• **Object correspondence data**:
▼▼▼
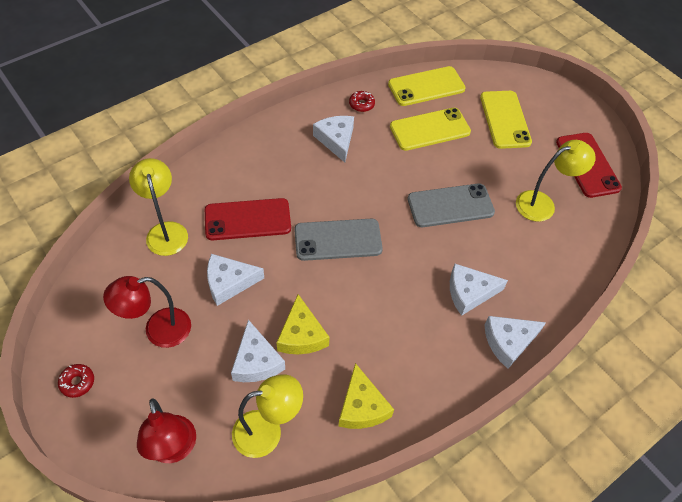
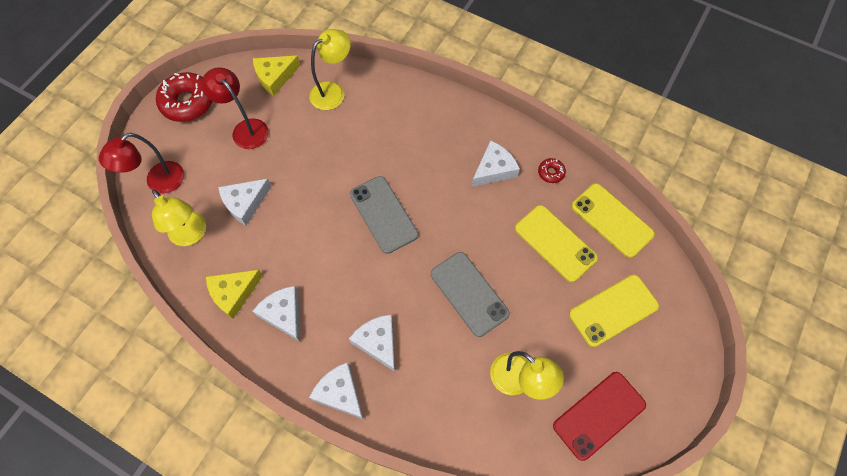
camera: 70 degrees right, 10 degrees up
red donut [58,364,94,398] -> red donut [156,72,212,122], size x2.14
red phone [205,198,291,240] -> none
white cheese [207,254,264,306] -> white cheese moved to [253,286,300,342]
yellow cheese [276,294,330,354] -> yellow cheese moved to [253,55,301,96]

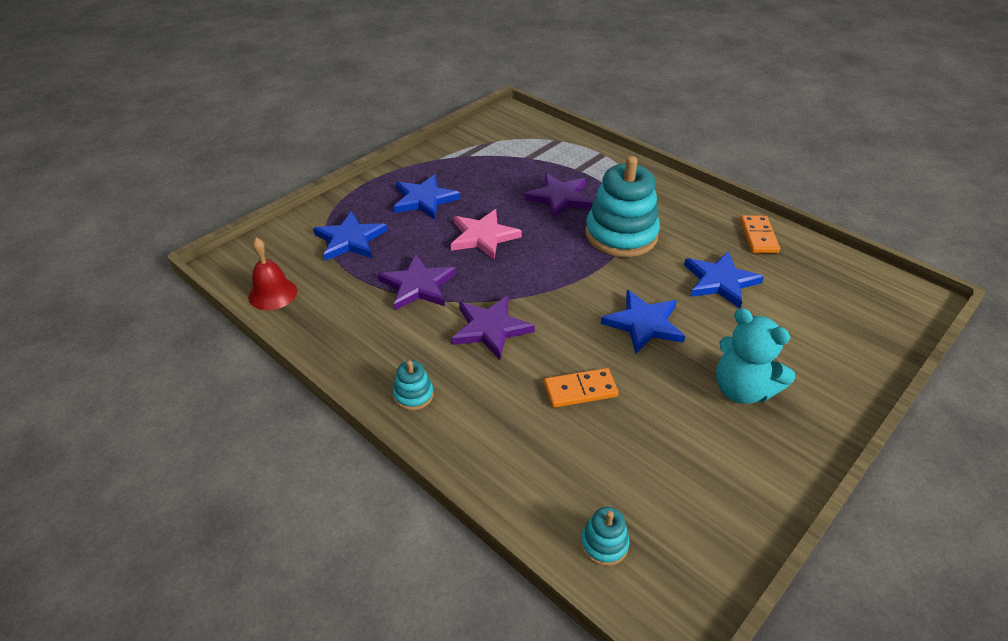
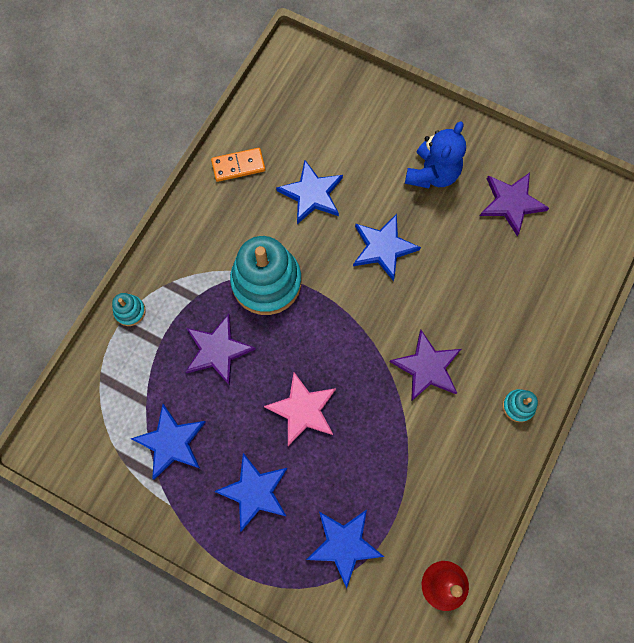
camera: 105 degrees left, 30 degrees up
purple star [378,254,456,310] -> purple star moved to [480,173,549,236]
orange domino [544,368,619,408] -> none
turquoise stacking toy [581,507,630,566] -> turquoise stacking toy moved to [112,293,146,326]
turquoise teddy bear [716,308,795,404] -> blue teddy bear [405,121,466,188]
none -> blue star [131,404,205,480]

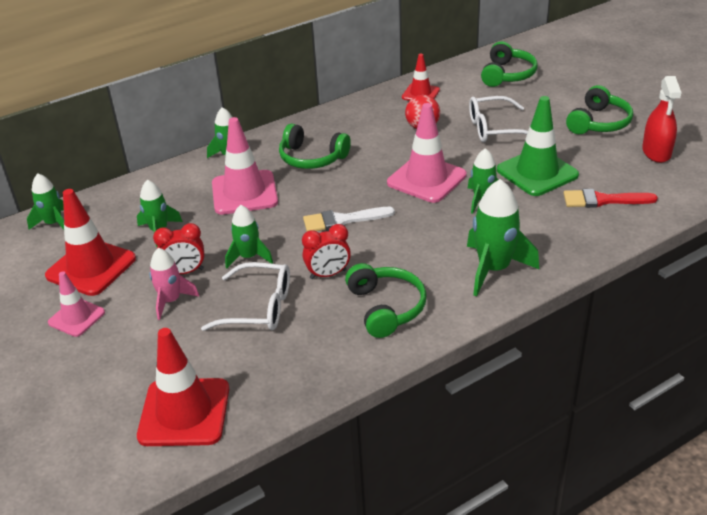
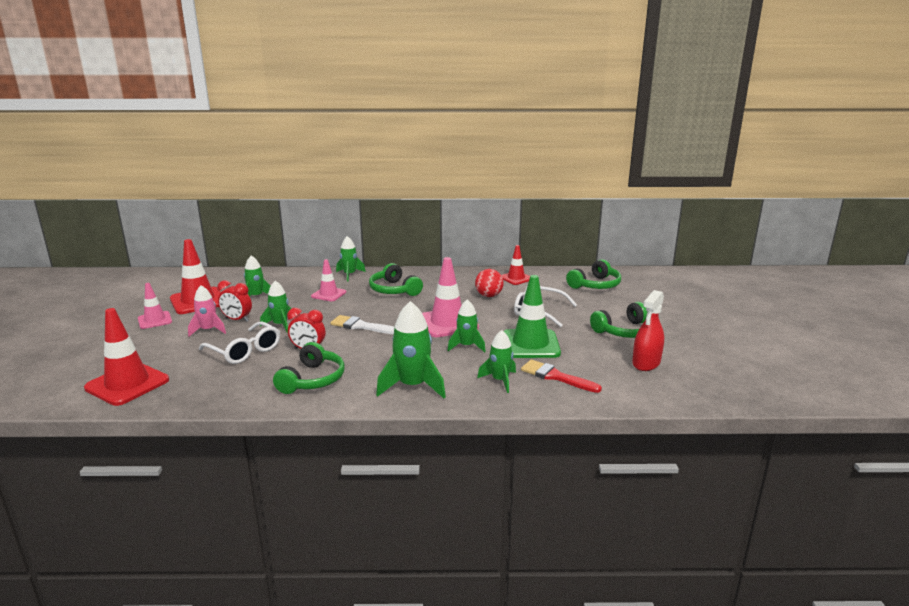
camera: 30 degrees right, 15 degrees down
green rocket [27,173,64,230] -> green rocket moved to [477,330,516,393]
pink traffic cone [212,117,278,215] -> pink traffic cone [311,259,346,301], size x0.59

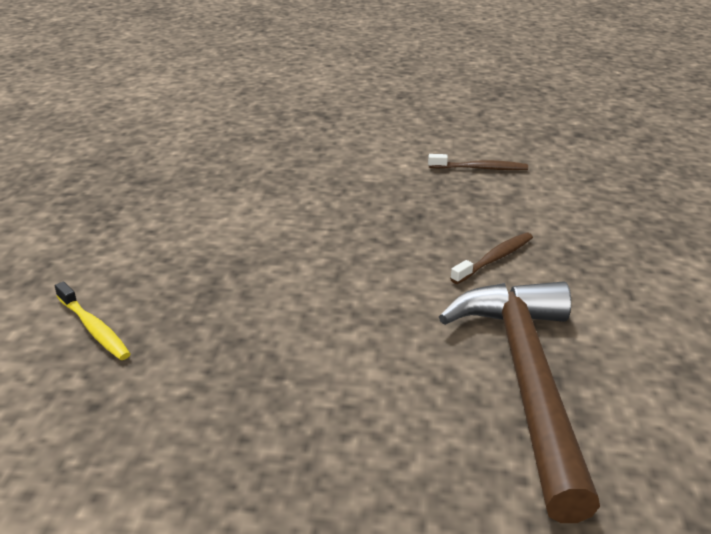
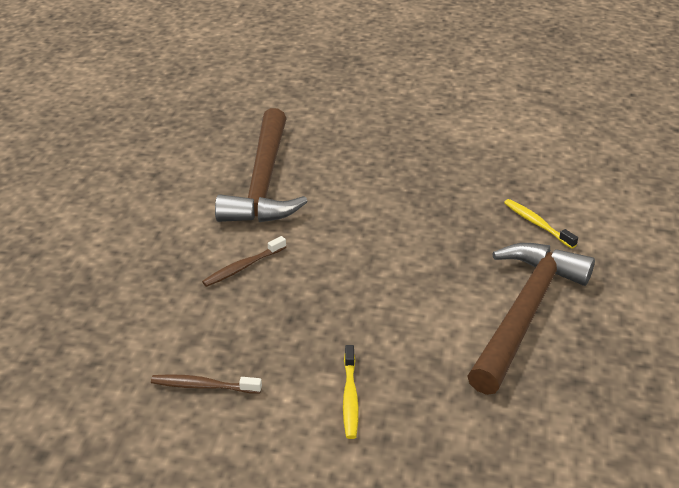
camera: 175 degrees left, 5 degrees up
none -> yellow toothbrush [343,345,359,439]
none -> brown hammer [467,243,595,395]

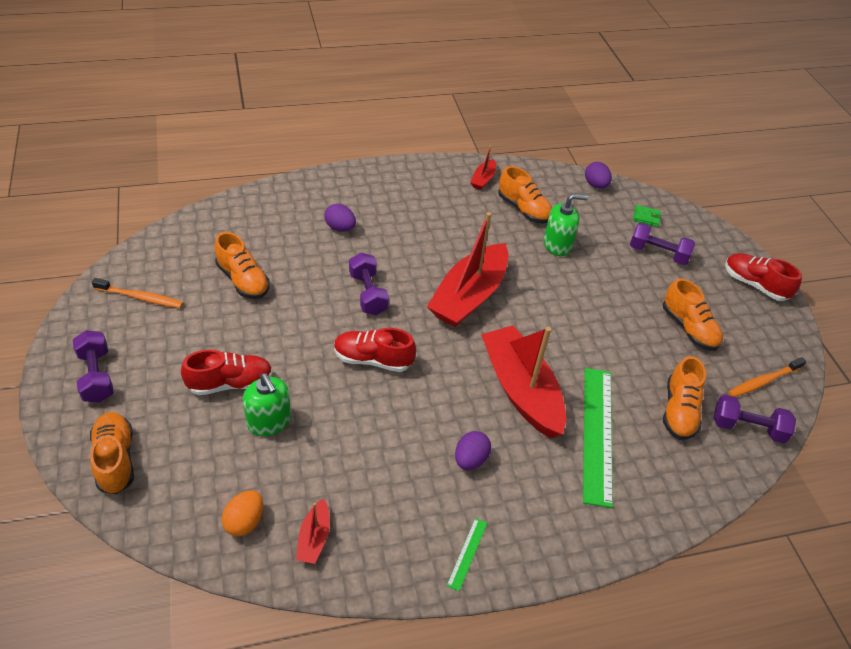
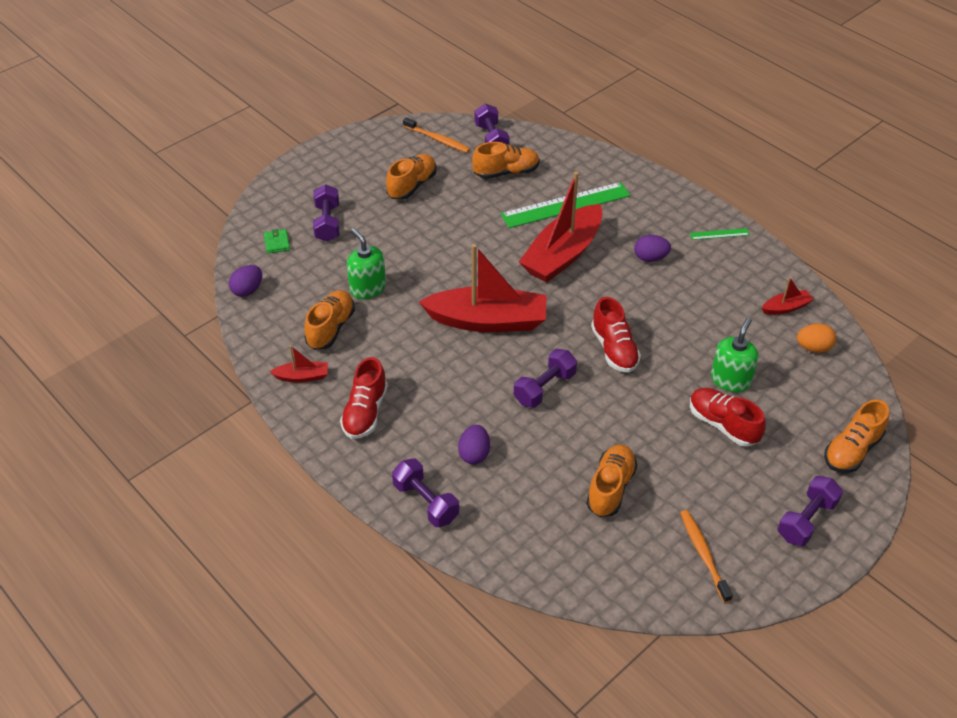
camera: 115 degrees left, 0 degrees up
red shoe [725,253,802,301] -> red shoe moved to [340,357,388,439]
none -> purple dumbbell [392,458,459,527]

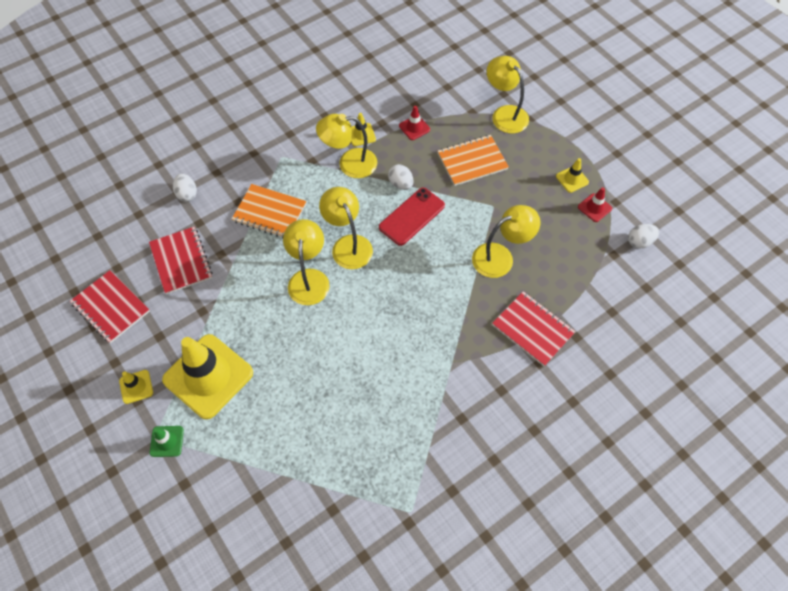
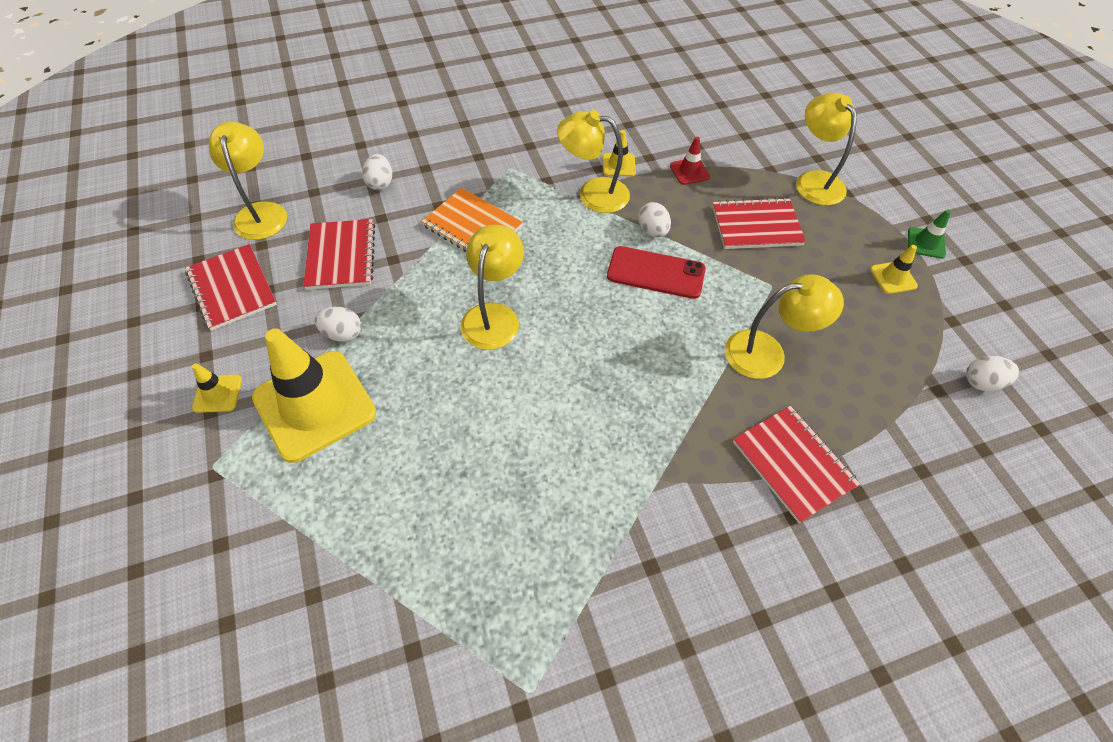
camera: 15 degrees right, 5 degrees down
green traffic cone [150,426,184,457] -> green traffic cone moved to [908,210,951,259]
yellow lamp [319,187,373,269] -> yellow lamp moved to [209,122,287,240]
red phone [379,188,445,246] -> red phone turned 45 degrees clockwise [607,246,706,299]
orange notebook [438,135,509,186] -> red notebook [712,197,806,249]
red traffic cone [578,187,612,222] -> none
none -> white egg [314,307,361,342]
▲▲▲
• **GOAL OF THE EXERCISE**:
Exactly the lines above, from the one containing "red donut [58,364,94,398]" down to the one containing "none -> purple dumbbell [392,458,459,527]", are to be repeated, including both ends. Pictures are not part of the copy.

• **OUTPUT BELOW**:
red donut [58,364,94,398] -> red donut [156,72,212,122], size x2.14
red phone [205,198,291,240] -> none
white cheese [207,254,264,306] -> white cheese moved to [253,286,300,342]
yellow cheese [276,294,330,354] -> yellow cheese moved to [253,55,301,96]

camera: 105 degrees left, 30 degrees up
purple star [378,254,456,310] -> purple star moved to [480,173,549,236]
orange domino [544,368,619,408] -> none
turquoise stacking toy [581,507,630,566] -> turquoise stacking toy moved to [112,293,146,326]
turquoise teddy bear [716,308,795,404] -> blue teddy bear [405,121,466,188]
none -> blue star [131,404,205,480]

camera: 30 degrees right, 15 degrees down
green rocket [27,173,64,230] -> green rocket moved to [477,330,516,393]
pink traffic cone [212,117,278,215] -> pink traffic cone [311,259,346,301], size x0.59

camera: 175 degrees left, 5 degrees up
none -> yellow toothbrush [343,345,359,439]
none -> brown hammer [467,243,595,395]

camera: 115 degrees left, 0 degrees up
red shoe [725,253,802,301] -> red shoe moved to [340,357,388,439]
none -> purple dumbbell [392,458,459,527]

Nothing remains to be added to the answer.